### What is being asked
Transcribe every record without leaving anything out or changing a word.

### Dataset records
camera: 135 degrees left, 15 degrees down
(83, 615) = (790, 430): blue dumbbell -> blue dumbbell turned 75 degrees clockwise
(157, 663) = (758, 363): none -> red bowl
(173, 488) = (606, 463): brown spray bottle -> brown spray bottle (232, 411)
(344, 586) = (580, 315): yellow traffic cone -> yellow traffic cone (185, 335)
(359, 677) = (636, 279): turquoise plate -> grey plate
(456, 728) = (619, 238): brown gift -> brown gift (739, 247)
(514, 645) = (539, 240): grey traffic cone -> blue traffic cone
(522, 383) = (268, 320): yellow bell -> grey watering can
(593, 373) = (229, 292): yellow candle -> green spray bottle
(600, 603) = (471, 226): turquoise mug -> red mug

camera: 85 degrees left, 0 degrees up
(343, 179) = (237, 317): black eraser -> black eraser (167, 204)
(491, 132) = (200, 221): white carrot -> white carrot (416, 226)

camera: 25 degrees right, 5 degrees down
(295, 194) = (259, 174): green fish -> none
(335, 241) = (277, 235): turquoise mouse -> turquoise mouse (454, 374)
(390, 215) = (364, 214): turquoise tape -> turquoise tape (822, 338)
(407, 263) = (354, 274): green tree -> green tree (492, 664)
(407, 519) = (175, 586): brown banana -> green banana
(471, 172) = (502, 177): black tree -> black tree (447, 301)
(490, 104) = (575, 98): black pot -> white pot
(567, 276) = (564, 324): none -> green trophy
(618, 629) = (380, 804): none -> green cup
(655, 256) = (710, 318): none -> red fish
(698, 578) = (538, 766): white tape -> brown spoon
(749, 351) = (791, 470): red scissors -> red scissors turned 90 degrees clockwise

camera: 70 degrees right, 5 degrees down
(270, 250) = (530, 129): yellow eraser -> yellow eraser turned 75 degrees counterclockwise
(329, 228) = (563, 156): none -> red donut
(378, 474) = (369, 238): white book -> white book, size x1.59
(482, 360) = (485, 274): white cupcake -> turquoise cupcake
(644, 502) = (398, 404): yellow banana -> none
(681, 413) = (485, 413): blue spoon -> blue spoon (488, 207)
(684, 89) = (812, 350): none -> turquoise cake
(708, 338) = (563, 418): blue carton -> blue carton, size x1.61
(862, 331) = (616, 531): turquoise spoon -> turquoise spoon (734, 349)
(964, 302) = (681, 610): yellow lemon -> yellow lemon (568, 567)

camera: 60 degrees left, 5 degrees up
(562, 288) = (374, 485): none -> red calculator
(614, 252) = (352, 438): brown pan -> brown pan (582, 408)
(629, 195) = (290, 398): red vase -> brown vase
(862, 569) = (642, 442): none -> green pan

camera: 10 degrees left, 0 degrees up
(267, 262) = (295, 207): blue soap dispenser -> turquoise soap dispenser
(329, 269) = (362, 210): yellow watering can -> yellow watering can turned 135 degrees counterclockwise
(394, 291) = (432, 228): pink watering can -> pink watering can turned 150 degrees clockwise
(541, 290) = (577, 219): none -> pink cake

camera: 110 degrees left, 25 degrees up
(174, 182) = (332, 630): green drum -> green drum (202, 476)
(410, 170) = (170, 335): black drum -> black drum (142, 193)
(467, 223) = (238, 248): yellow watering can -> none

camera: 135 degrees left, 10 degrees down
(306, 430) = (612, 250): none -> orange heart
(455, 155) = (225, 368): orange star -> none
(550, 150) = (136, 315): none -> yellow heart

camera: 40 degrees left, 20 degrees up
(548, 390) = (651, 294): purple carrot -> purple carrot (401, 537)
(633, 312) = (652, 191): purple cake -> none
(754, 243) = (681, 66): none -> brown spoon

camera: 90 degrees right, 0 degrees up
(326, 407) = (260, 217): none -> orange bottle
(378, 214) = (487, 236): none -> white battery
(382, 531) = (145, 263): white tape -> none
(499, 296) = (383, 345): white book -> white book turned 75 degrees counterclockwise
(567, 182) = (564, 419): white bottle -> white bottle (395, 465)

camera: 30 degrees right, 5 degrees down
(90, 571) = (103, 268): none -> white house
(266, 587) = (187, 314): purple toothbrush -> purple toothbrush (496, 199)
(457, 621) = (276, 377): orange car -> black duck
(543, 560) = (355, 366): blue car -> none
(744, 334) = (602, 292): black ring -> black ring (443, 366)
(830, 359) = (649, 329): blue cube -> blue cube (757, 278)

### Response area
camera: 135 degrees left, 15 degrees down
(83, 615) = (790, 430): blue dumbbell -> blue dumbbell turned 75 degrees clockwise
(157, 663) = (758, 363): none -> red bowl
(173, 488) = (606, 463): brown spray bottle -> brown spray bottle (232, 411)
(344, 586) = (580, 315): yellow traffic cone -> yellow traffic cone (185, 335)
(359, 677) = (636, 279): turquoise plate -> grey plate
(456, 728) = (619, 238): brown gift -> brown gift (739, 247)
(514, 645) = (539, 240): grey traffic cone -> blue traffic cone
(522, 383) = (268, 320): yellow bell -> grey watering can
(593, 373) = (229, 292): yellow candle -> green spray bottle
(600, 603) = (471, 226): turquoise mug -> red mug

camera: 85 degrees left, 0 degrees up
(343, 179) = (237, 317): black eraser -> black eraser (167, 204)
(491, 132) = (200, 221): white carrot -> white carrot (416, 226)

camera: 25 degrees right, 5 degrees down
(295, 194) = (259, 174): green fish -> none
(335, 241) = (277, 235): turquoise mouse -> turquoise mouse (454, 374)
(390, 215) = (364, 214): turquoise tape -> turquoise tape (822, 338)
(407, 263) = (354, 274): green tree -> green tree (492, 664)
(407, 519) = (175, 586): brown banana -> green banana
(471, 172) = (502, 177): black tree -> black tree (447, 301)
(490, 104) = (575, 98): black pot -> white pot
(567, 276) = (564, 324): none -> green trophy
(618, 629) = (380, 804): none -> green cup
(655, 256) = (710, 318): none -> red fish
(698, 578) = (538, 766): white tape -> brown spoon
(749, 351) = (791, 470): red scissors -> red scissors turned 90 degrees clockwise

camera: 70 degrees right, 5 degrees down
(270, 250) = (530, 129): yellow eraser -> yellow eraser turned 75 degrees counterclockwise
(329, 228) = (563, 156): none -> red donut
(378, 474) = (369, 238): white book -> white book, size x1.59
(482, 360) = (485, 274): white cupcake -> turquoise cupcake
(644, 502) = (398, 404): yellow banana -> none
(681, 413) = (485, 413): blue spoon -> blue spoon (488, 207)
(684, 89) = (812, 350): none -> turquoise cake
(708, 338) = (563, 418): blue carton -> blue carton, size x1.61
(862, 331) = (616, 531): turquoise spoon -> turquoise spoon (734, 349)
(964, 302) = (681, 610): yellow lemon -> yellow lemon (568, 567)

camera: 60 degrees left, 5 degrees up
(562, 288) = (374, 485): none -> red calculator
(614, 252) = (352, 438): brown pan -> brown pan (582, 408)
(629, 195) = (290, 398): red vase -> brown vase
(862, 569) = (642, 442): none -> green pan

camera: 10 degrees left, 0 degrees up
(267, 262) = (295, 207): blue soap dispenser -> turquoise soap dispenser
(329, 269) = (362, 210): yellow watering can -> yellow watering can turned 135 degrees counterclockwise
(394, 291) = (432, 228): pink watering can -> pink watering can turned 150 degrees clockwise
(541, 290) = (577, 219): none -> pink cake

camera: 110 degrees left, 25 degrees up
(174, 182) = (332, 630): green drum -> green drum (202, 476)
(410, 170) = (170, 335): black drum -> black drum (142, 193)
(467, 223) = (238, 248): yellow watering can -> none

camera: 135 degrees left, 10 degrees down
(306, 430) = (612, 250): none -> orange heart
(455, 155) = (225, 368): orange star -> none
(550, 150) = (136, 315): none -> yellow heart

camera: 40 degrees left, 20 degrees up
(548, 390) = (651, 294): purple carrot -> purple carrot (401, 537)
(633, 312) = (652, 191): purple cake -> none
(754, 243) = (681, 66): none -> brown spoon

camera: 90 degrees right, 0 degrees up
(326, 407) = (260, 217): none -> orange bottle
(378, 214) = (487, 236): none -> white battery
(382, 531) = (145, 263): white tape -> none
(499, 296) = (383, 345): white book -> white book turned 75 degrees counterclockwise
(567, 182) = (564, 419): white bottle -> white bottle (395, 465)

camera: 30 degrees right, 5 degrees down
(90, 571) = (103, 268): none -> white house
(266, 587) = (187, 314): purple toothbrush -> purple toothbrush (496, 199)
(457, 621) = (276, 377): orange car -> black duck
(543, 560) = (355, 366): blue car -> none
(744, 334) = (602, 292): black ring -> black ring (443, 366)
(830, 359) = (649, 329): blue cube -> blue cube (757, 278)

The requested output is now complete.